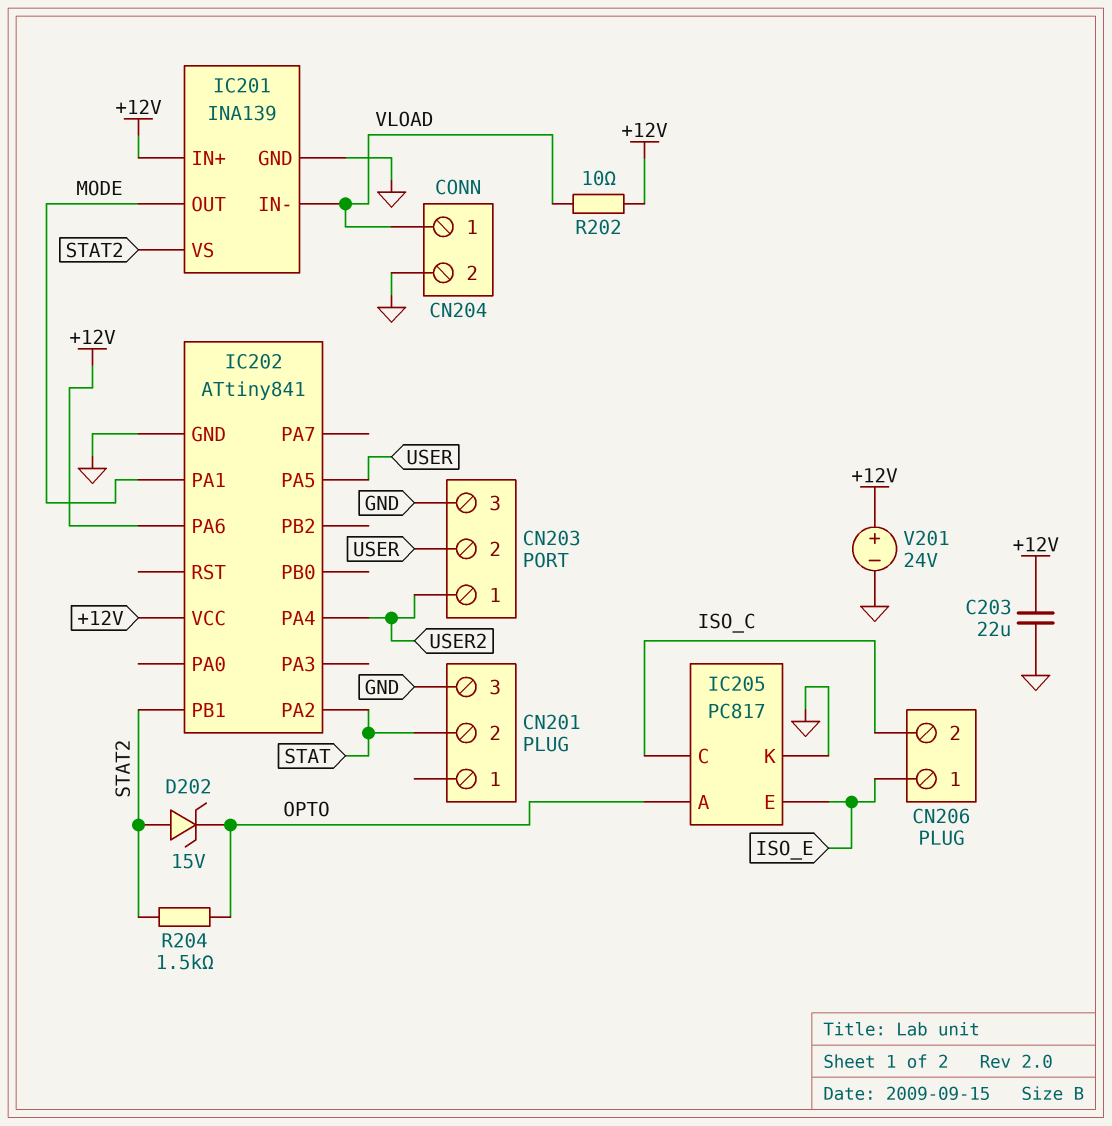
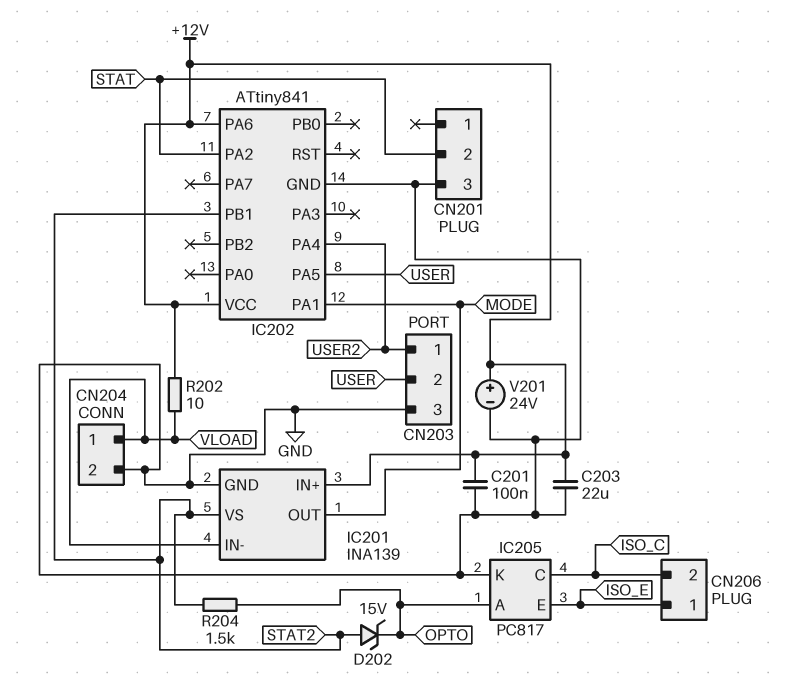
C201: none -> 100nF (+12V, GND)

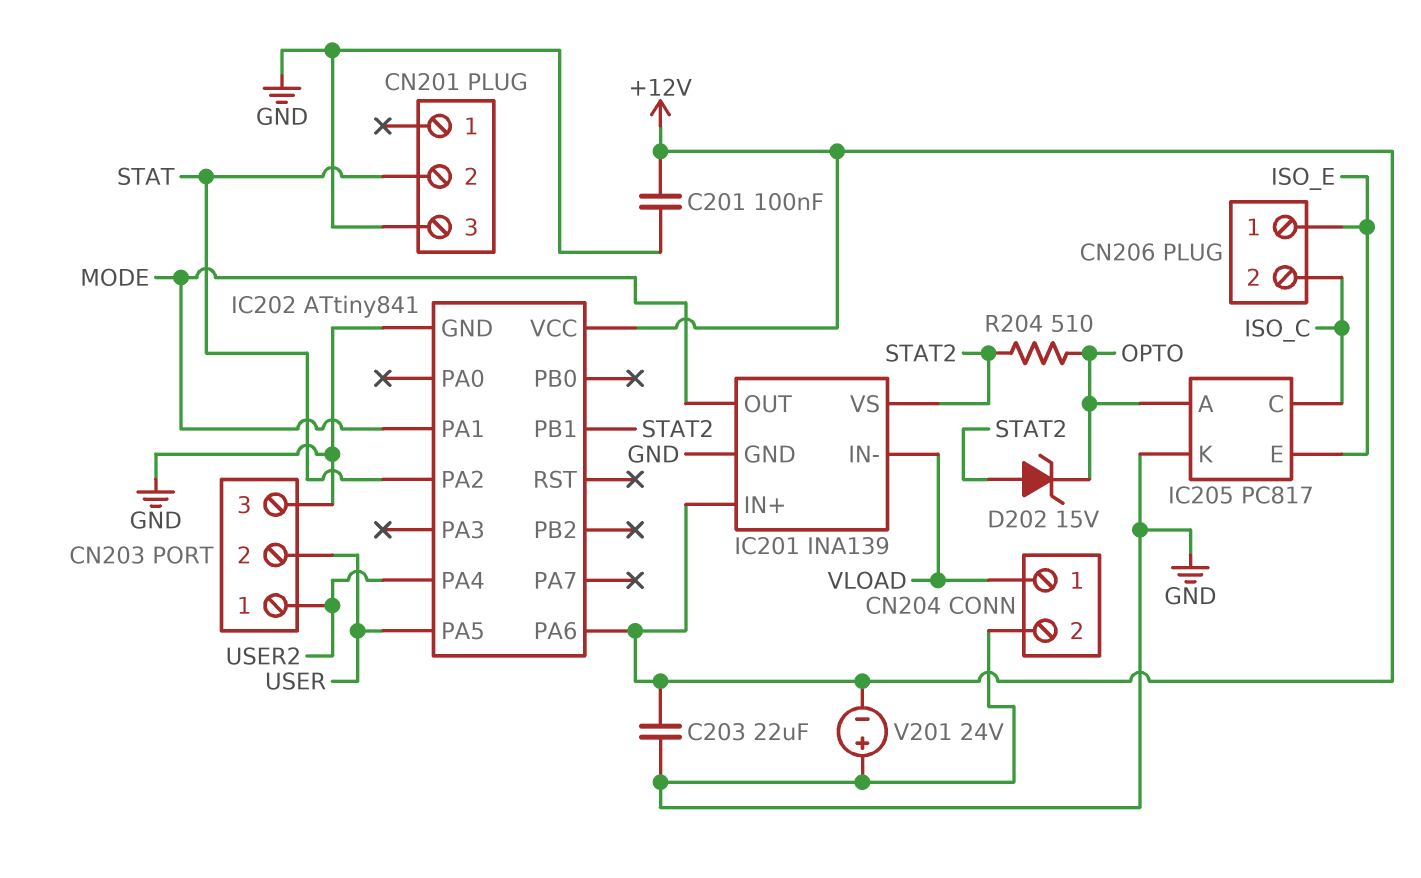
R202: 10 (+12V, VLOAD) -> none
R204: 1.5k (OPTO, STAT2) -> 510 (OPTO, STAT2)
V201: 24V (plus +12V, minus GND) -> 24V (plus GND, minus +12V)

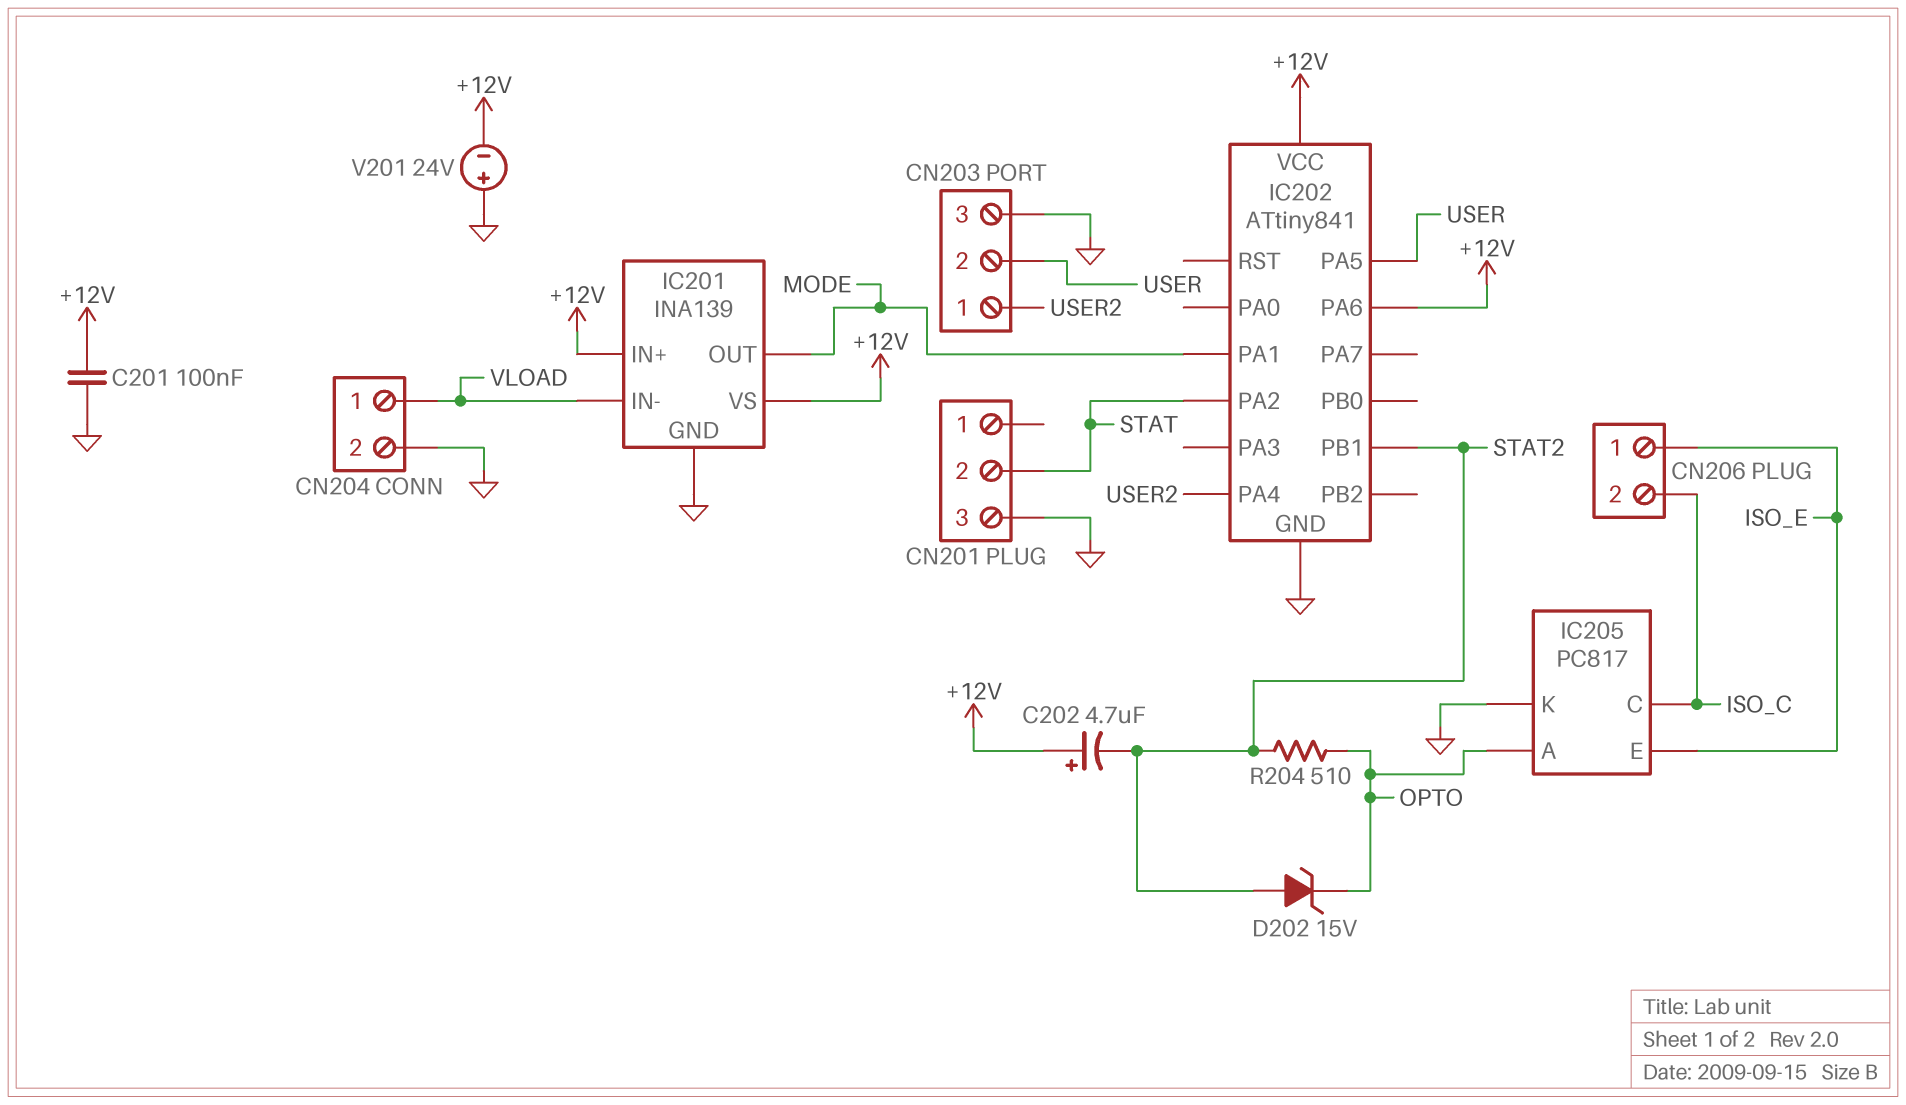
C202: none -> 4.7uF (plus +12V, minus STAT2)
C203: 22uF (+12V, GND) -> none
IC201 pin VS: STAT2 -> +12V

-*-*-

→ Work instructions: Keep the pictures out and transcribe the listing exactly.

→ Exercise solution:
C201: none -> 100nF (+12V, GND)

R202: 10 (+12V, VLOAD) -> none
R204: 1.5k (OPTO, STAT2) -> 510 (OPTO, STAT2)
V201: 24V (plus +12V, minus GND) -> 24V (plus GND, minus +12V)

C202: none -> 4.7uF (plus +12V, minus STAT2)
C203: 22uF (+12V, GND) -> none
IC201 pin VS: STAT2 -> +12V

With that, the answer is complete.